### [Problem to work on]
In the listing below, find the line with "blue plate F3:G3" and the line with "purple brick D9:F9", then return them and every line between them exactly, minus the pictures.

### [Material shown]

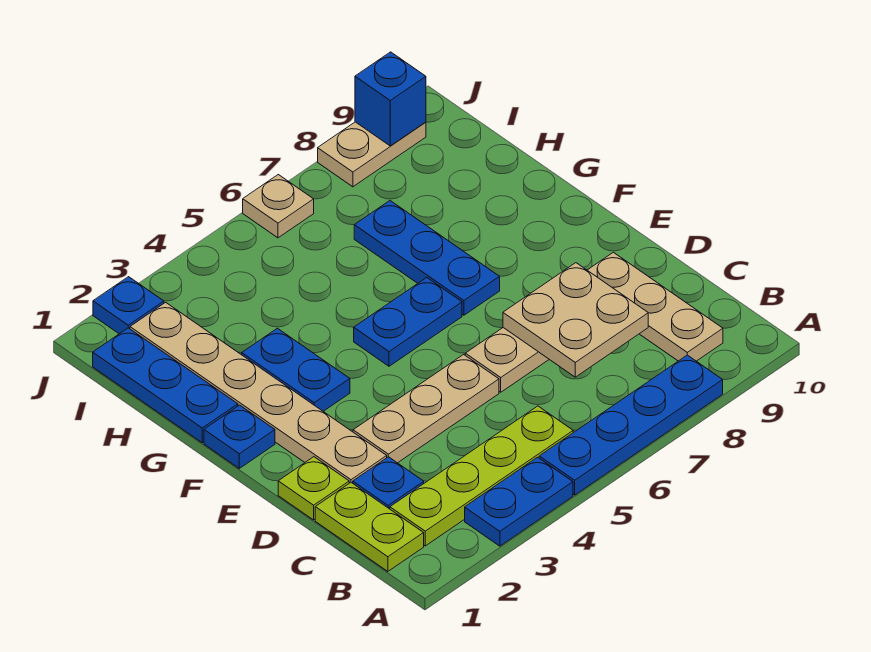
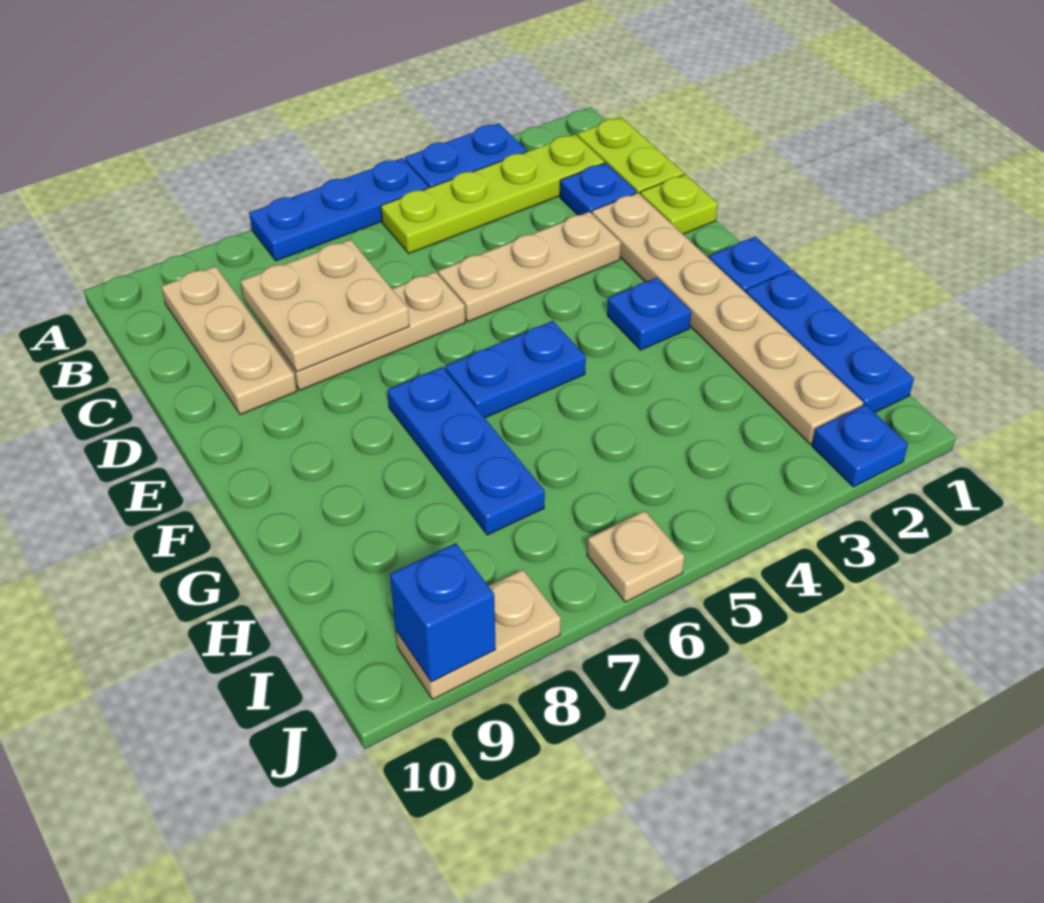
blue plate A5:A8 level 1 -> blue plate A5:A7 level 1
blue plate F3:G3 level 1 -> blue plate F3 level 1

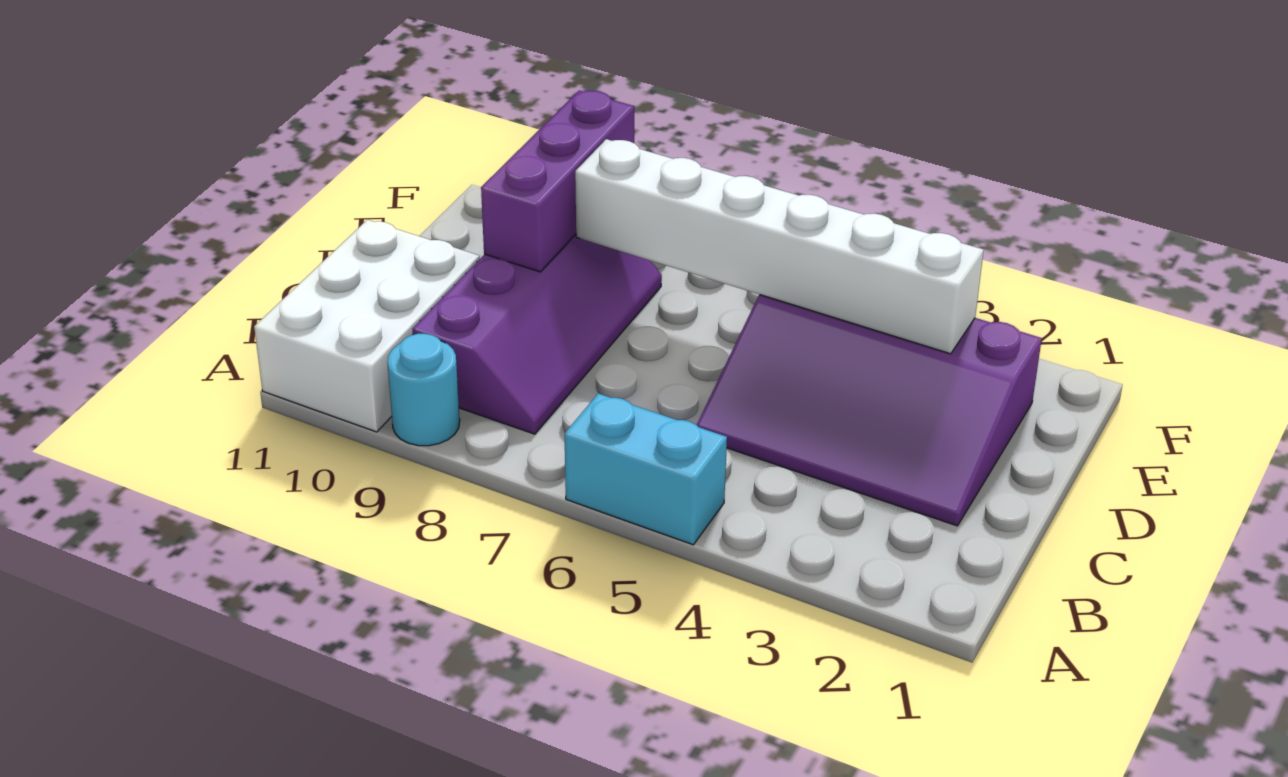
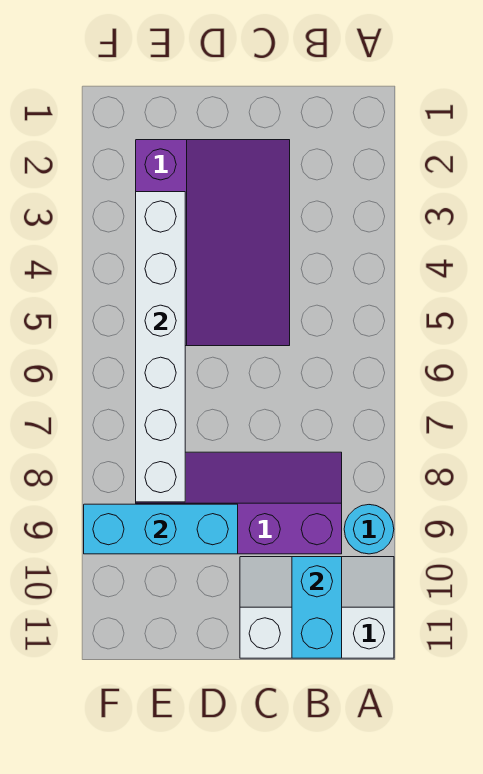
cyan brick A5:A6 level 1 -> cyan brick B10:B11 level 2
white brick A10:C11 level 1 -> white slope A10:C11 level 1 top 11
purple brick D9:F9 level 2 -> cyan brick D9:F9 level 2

...

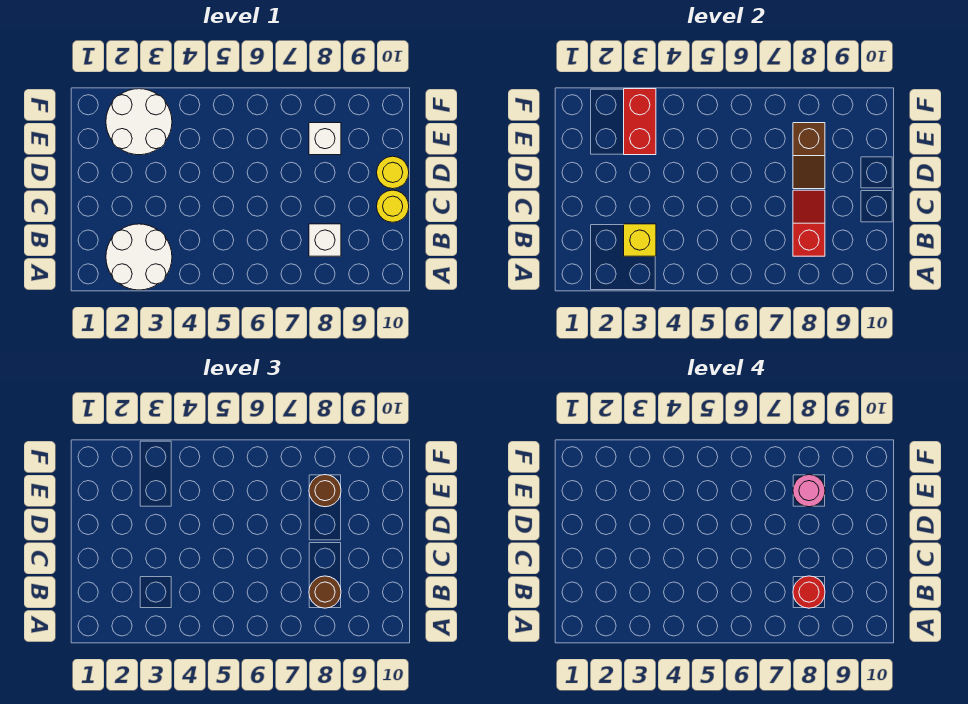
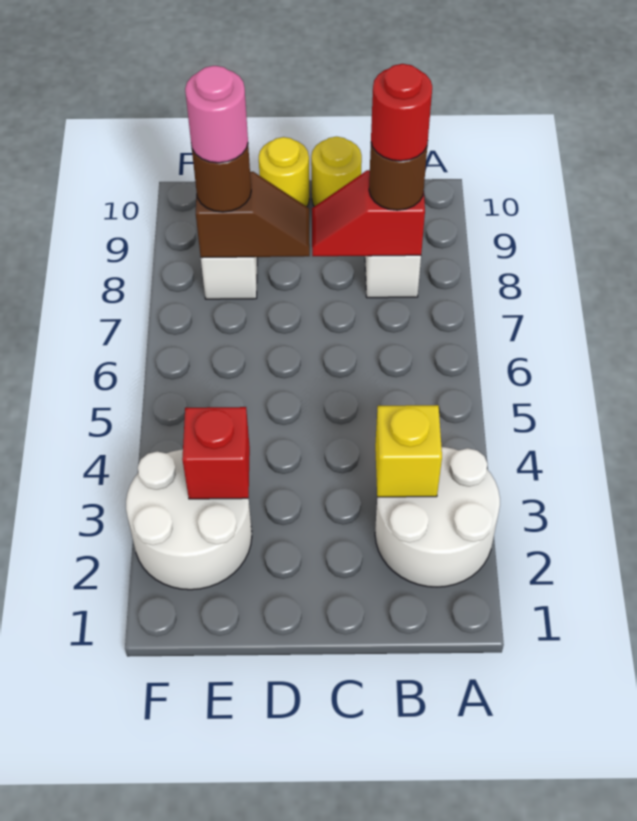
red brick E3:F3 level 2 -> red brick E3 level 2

### [Exercise answer]
blue plate F3:G3 level 1 -> blue plate F3 level 1

cyan brick A5:A6 level 1 -> cyan brick B10:B11 level 2
white brick A10:C11 level 1 -> white slope A10:C11 level 1 top 11
purple brick D9:F9 level 2 -> cyan brick D9:F9 level 2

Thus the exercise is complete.